■ **Exercise**
Produce as output only the lines below starting at the line with "new: brown soap dispenser" and continuing through the line with "first_place: [1055, 386]", each one exactly as written.

■ **Provided material**

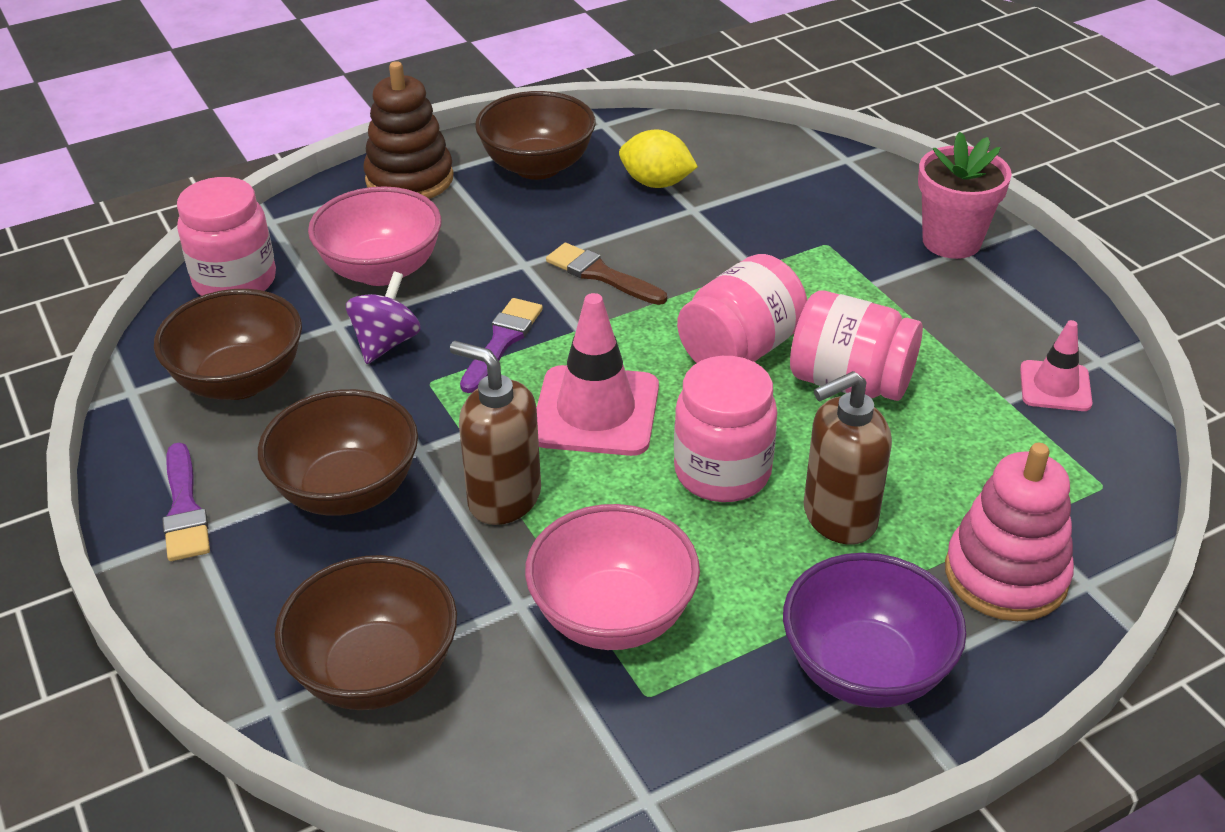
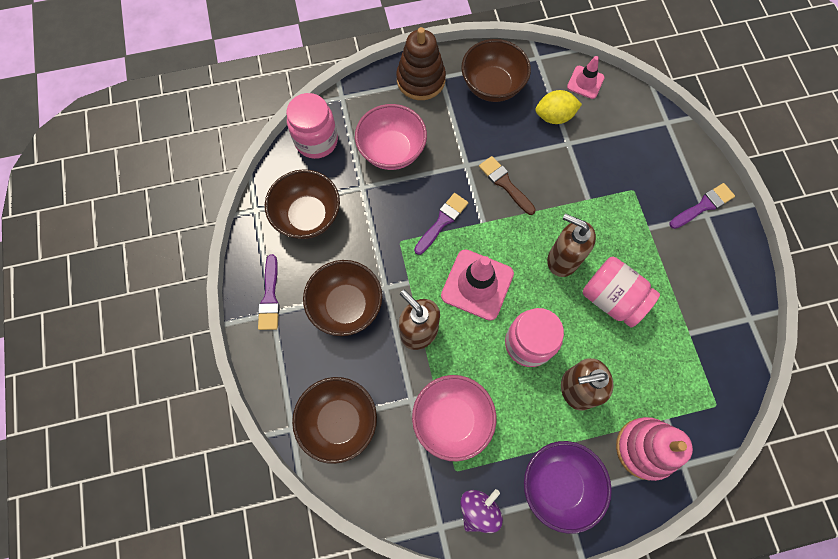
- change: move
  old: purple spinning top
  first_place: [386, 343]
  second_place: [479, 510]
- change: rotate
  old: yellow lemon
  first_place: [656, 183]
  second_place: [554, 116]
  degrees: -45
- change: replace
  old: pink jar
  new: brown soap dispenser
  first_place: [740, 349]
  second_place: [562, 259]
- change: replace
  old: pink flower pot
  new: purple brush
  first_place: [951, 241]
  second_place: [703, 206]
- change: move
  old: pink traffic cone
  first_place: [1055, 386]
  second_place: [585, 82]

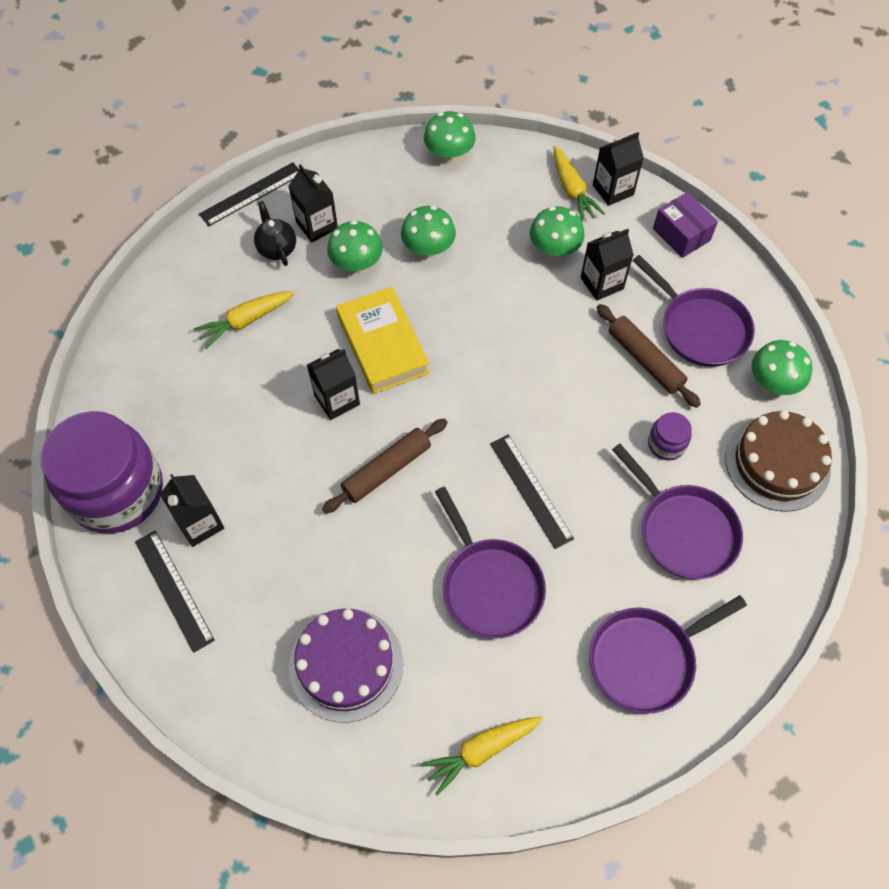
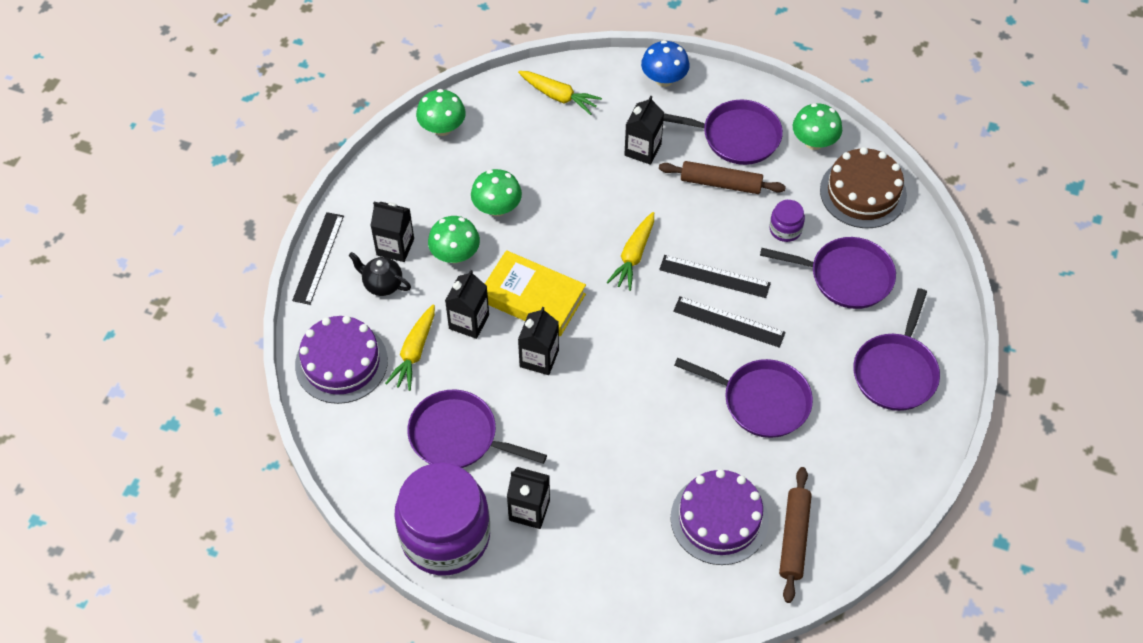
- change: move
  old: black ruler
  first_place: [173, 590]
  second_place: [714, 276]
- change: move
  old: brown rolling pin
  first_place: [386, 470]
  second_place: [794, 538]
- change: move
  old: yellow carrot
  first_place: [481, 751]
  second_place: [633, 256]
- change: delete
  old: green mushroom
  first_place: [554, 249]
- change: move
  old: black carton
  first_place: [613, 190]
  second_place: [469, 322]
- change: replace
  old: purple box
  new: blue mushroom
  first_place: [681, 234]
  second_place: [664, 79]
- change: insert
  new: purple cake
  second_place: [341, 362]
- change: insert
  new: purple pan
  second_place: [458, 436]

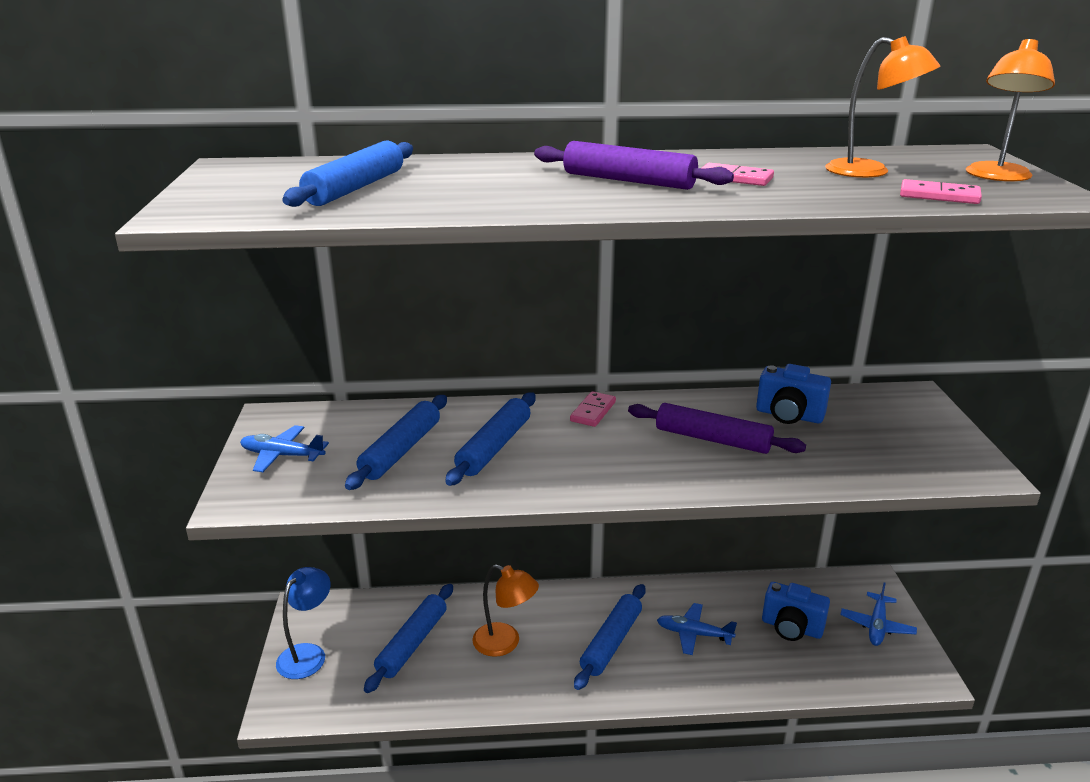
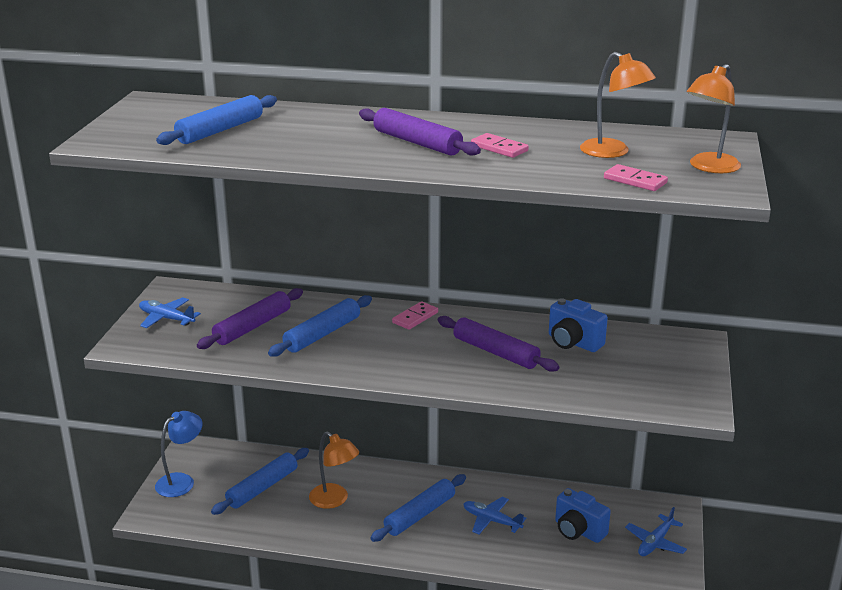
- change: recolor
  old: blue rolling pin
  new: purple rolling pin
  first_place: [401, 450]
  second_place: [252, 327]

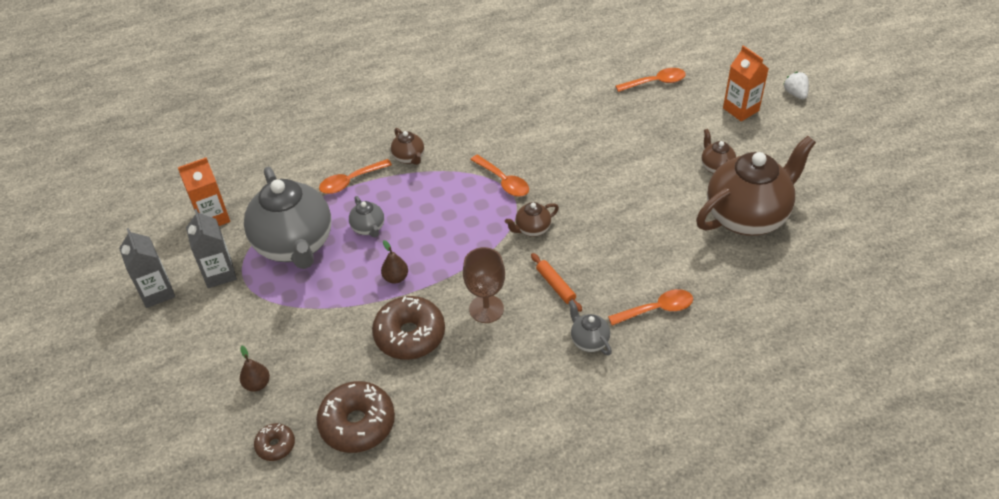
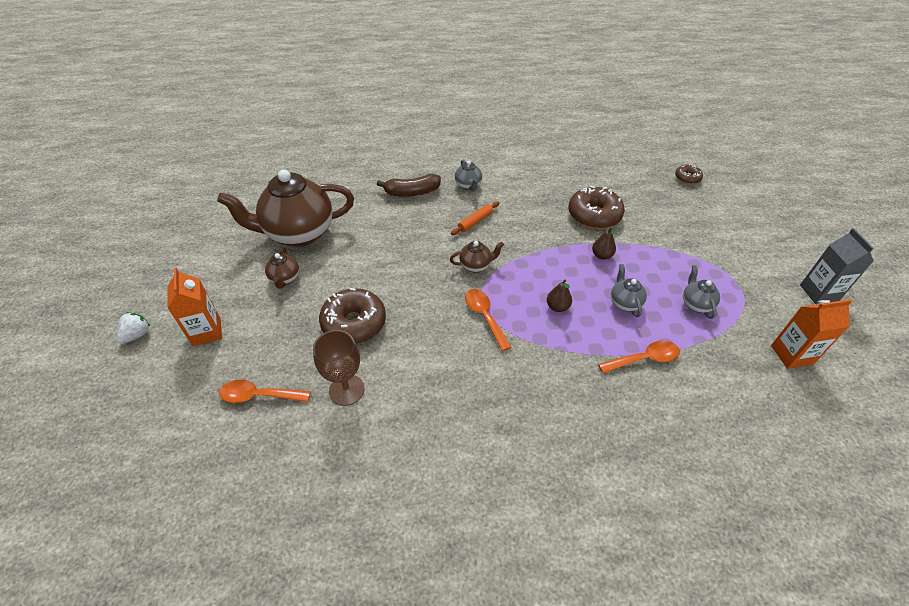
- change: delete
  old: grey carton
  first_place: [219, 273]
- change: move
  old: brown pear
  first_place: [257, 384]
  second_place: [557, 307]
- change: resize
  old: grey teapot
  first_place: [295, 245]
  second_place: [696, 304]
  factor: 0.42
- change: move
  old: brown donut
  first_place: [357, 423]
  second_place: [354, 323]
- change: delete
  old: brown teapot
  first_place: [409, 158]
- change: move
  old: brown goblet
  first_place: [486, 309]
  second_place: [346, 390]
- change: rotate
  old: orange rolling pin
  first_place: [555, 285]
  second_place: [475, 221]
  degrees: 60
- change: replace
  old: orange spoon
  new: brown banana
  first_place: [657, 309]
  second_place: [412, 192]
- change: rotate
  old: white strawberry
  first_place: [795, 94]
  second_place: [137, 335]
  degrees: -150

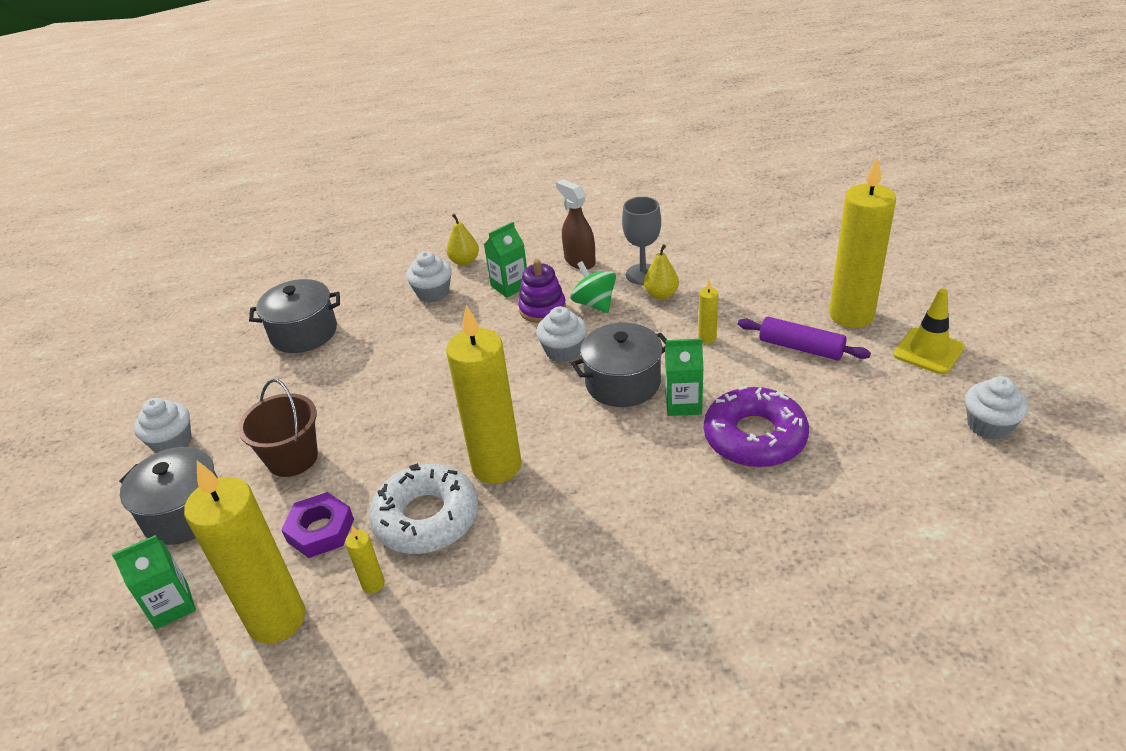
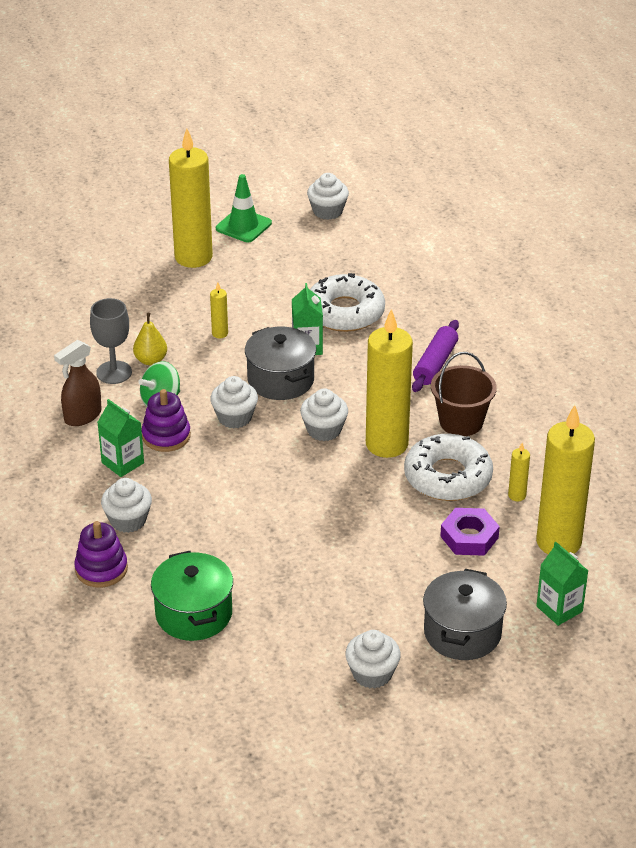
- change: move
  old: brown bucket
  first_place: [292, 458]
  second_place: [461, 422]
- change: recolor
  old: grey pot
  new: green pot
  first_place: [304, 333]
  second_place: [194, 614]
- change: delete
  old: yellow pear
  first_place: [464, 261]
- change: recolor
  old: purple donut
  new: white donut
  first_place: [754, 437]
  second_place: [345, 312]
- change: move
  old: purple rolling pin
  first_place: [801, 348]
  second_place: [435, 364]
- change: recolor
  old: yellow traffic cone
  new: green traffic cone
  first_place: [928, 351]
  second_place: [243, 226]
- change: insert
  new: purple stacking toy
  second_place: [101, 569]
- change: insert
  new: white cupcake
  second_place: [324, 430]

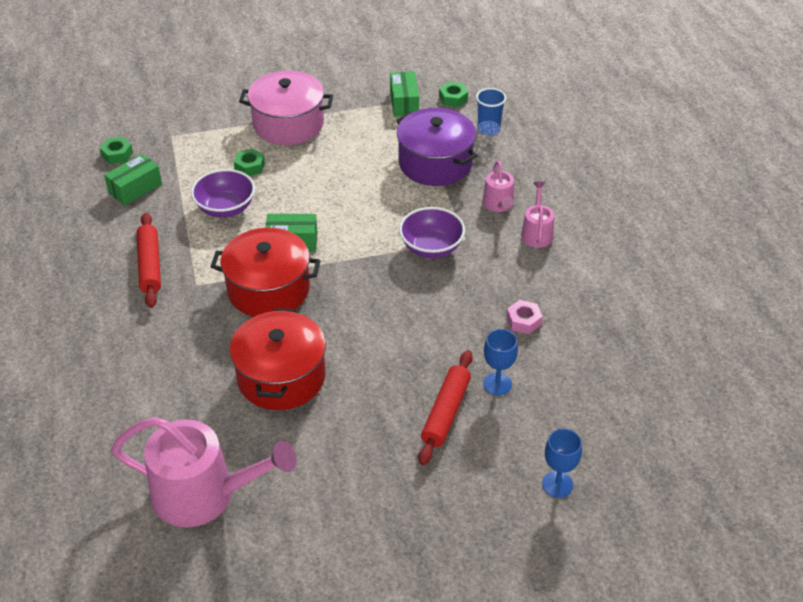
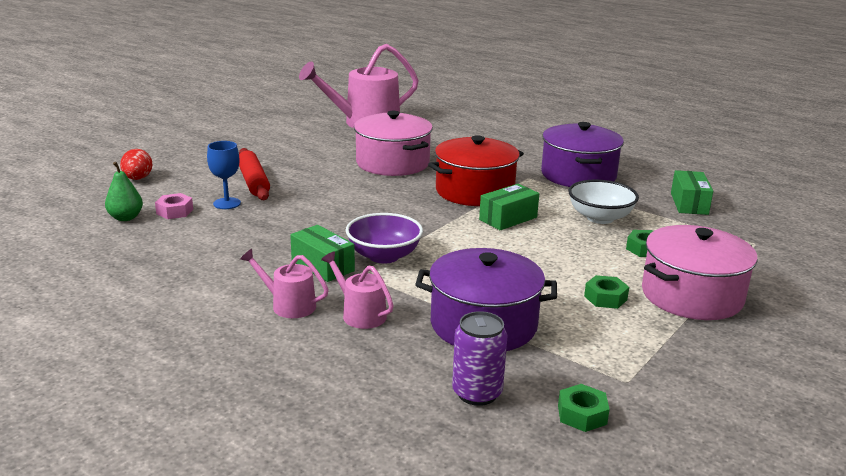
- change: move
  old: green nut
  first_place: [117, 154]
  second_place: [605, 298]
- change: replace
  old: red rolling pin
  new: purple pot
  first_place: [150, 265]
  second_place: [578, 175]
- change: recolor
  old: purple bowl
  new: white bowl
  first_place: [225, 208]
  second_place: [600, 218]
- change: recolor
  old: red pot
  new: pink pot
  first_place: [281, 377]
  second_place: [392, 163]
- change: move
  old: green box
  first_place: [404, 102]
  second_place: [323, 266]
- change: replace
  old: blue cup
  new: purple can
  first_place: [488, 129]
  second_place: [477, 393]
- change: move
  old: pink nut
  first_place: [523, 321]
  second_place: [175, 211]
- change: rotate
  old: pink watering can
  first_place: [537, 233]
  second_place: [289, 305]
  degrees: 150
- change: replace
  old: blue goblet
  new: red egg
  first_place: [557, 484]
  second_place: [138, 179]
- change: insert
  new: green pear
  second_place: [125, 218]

■ **Reply**
  new: brown soap dispenser
  first_place: [740, 349]
  second_place: [562, 259]
- change: replace
  old: pink flower pot
  new: purple brush
  first_place: [951, 241]
  second_place: [703, 206]
- change: move
  old: pink traffic cone
  first_place: [1055, 386]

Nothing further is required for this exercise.